What the task requires: Set down exactly the lines below, starting at the one that contains "(277, 291) = (494, 344): none" and ending at the one that contains "(387, 165) = (466, 136): none", with both of those lines included and nothing else.
[[ Dataset, beginning ]]
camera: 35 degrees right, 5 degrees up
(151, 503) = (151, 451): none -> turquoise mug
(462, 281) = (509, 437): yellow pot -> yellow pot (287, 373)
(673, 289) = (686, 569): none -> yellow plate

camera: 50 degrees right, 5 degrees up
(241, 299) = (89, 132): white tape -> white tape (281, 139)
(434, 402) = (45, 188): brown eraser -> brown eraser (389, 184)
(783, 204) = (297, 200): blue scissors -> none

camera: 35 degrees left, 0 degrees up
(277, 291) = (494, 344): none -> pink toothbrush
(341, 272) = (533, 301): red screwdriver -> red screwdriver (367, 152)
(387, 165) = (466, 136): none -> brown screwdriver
[[ Dataset, end ]]
[[ Dataset, beginning ]]
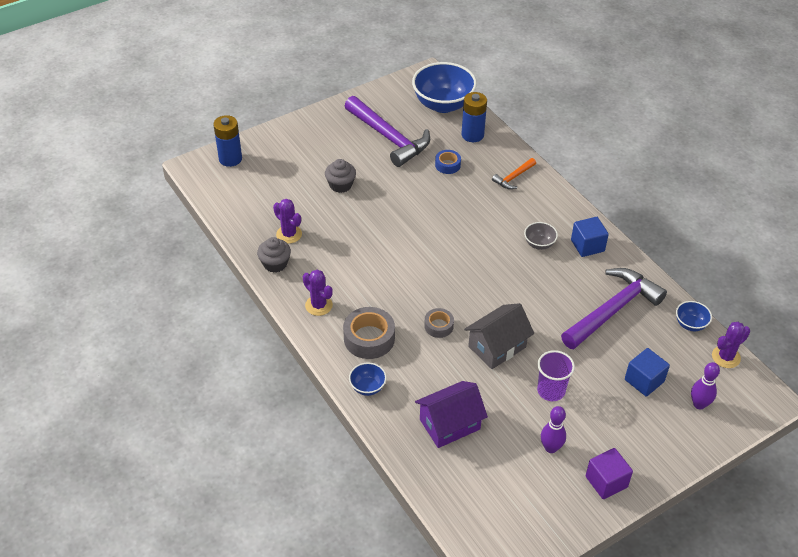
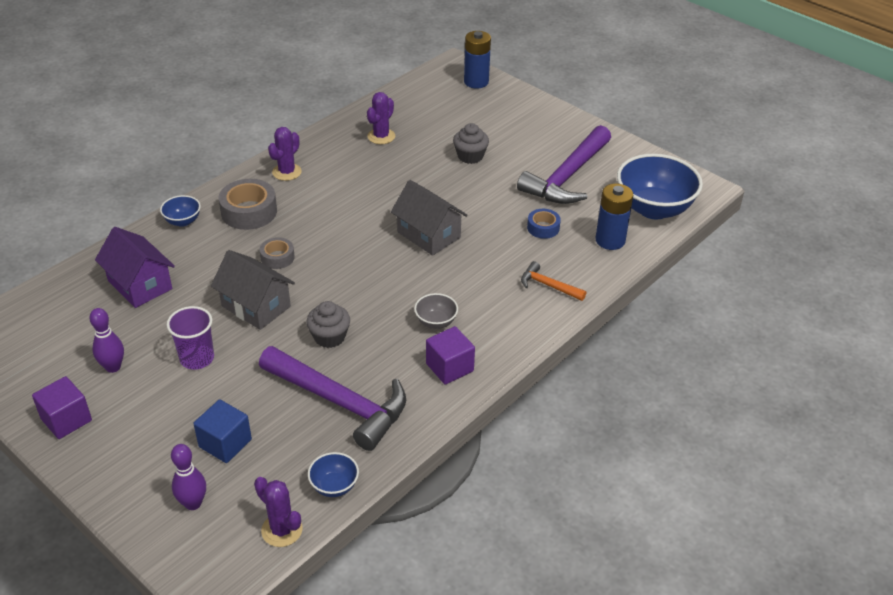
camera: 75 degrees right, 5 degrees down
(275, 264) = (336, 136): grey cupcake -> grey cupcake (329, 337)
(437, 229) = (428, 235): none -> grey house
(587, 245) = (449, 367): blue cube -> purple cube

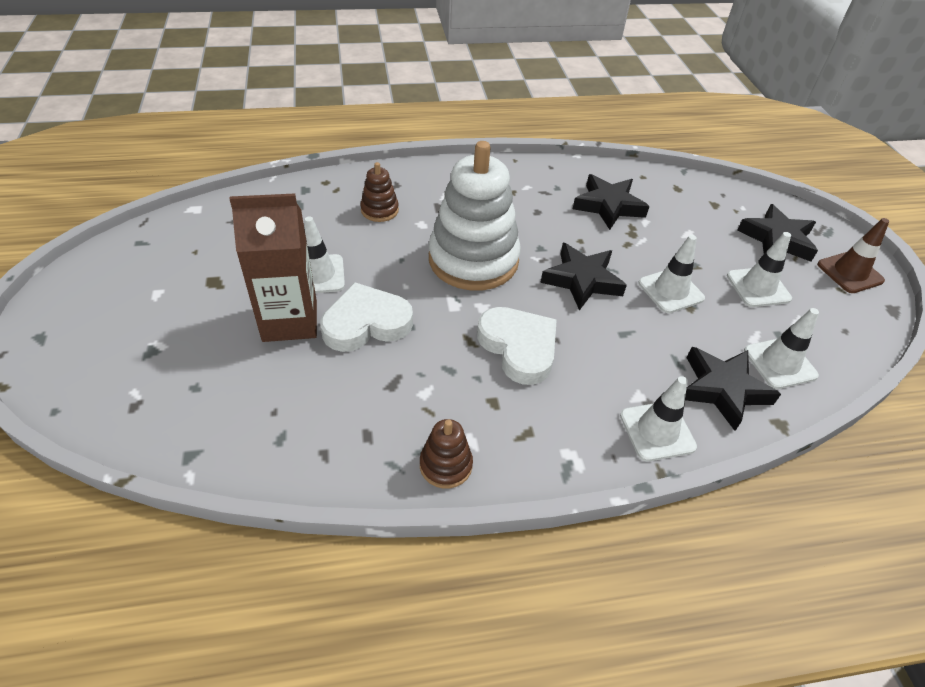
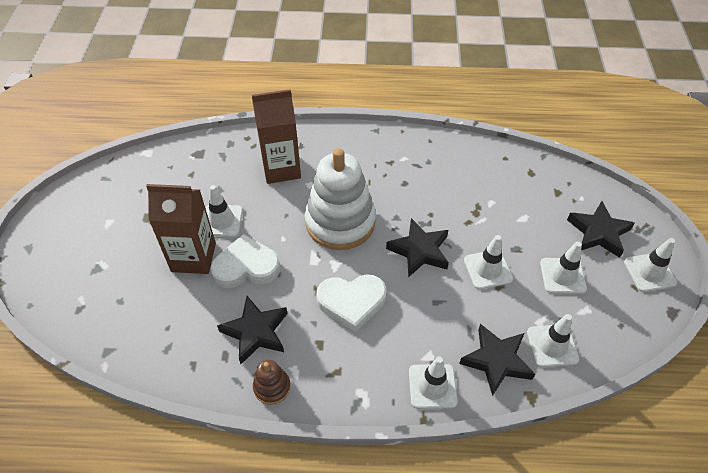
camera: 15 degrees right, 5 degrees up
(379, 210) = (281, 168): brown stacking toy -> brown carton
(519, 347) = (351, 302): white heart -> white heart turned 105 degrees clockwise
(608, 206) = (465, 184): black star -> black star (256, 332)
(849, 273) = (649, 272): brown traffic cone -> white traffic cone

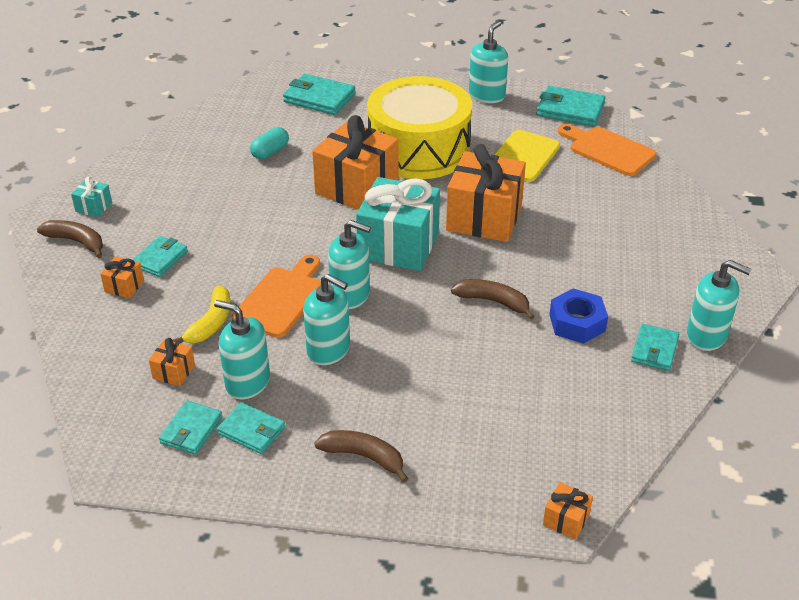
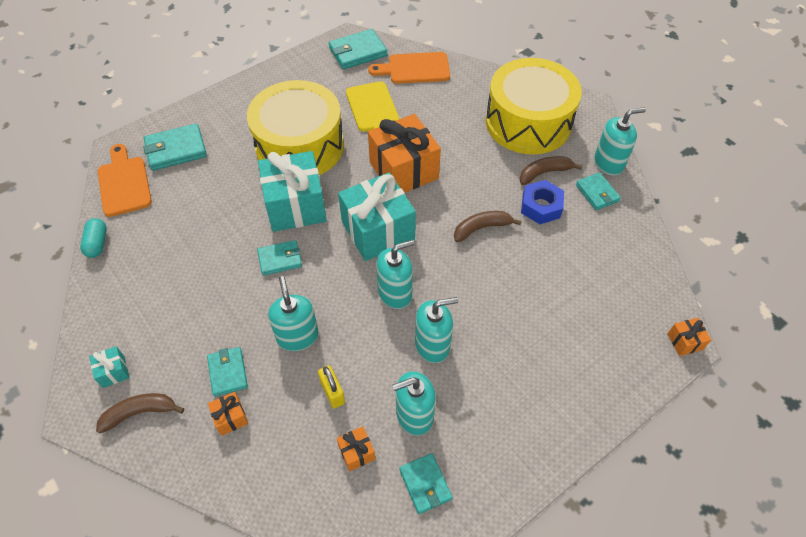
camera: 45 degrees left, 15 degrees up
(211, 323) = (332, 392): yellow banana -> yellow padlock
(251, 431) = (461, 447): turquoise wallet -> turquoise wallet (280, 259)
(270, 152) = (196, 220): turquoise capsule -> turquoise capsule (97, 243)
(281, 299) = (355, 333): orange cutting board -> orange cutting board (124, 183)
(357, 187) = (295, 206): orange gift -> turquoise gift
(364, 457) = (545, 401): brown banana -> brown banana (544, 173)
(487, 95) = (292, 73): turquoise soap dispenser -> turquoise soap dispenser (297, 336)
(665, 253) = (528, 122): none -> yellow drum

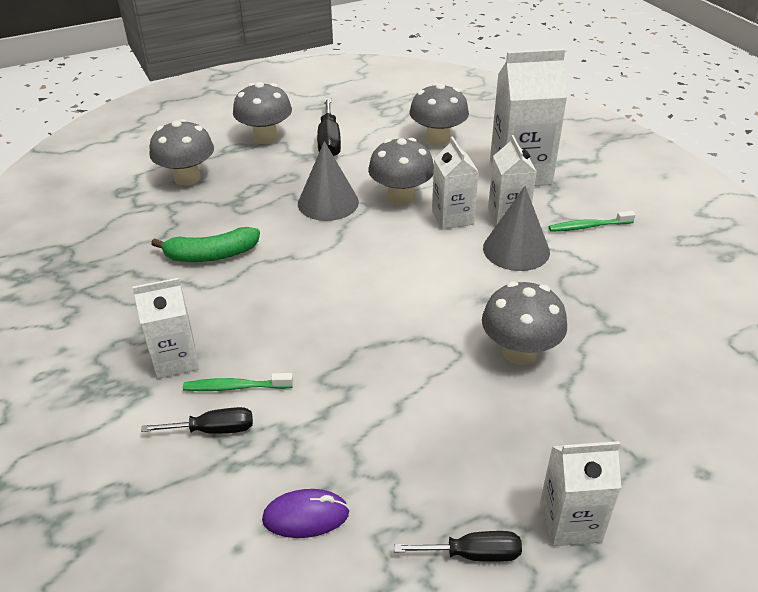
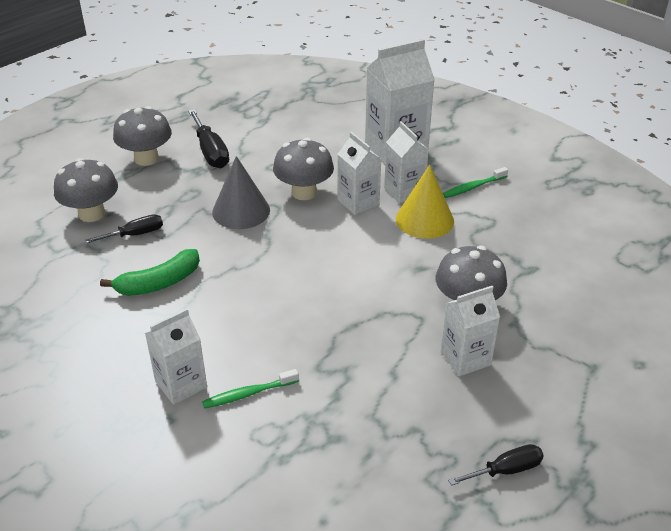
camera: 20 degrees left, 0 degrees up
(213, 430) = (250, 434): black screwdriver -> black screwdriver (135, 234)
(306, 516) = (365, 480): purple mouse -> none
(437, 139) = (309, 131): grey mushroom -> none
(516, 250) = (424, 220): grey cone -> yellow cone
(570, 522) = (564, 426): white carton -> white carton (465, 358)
[[ Dataset, end ]]
Written solution:
(277, 291) = (494, 344): none -> pink toothbrush
(341, 272) = (533, 301): red screwdriver -> red screwdriver (367, 152)
(387, 165) = (466, 136): none -> brown screwdriver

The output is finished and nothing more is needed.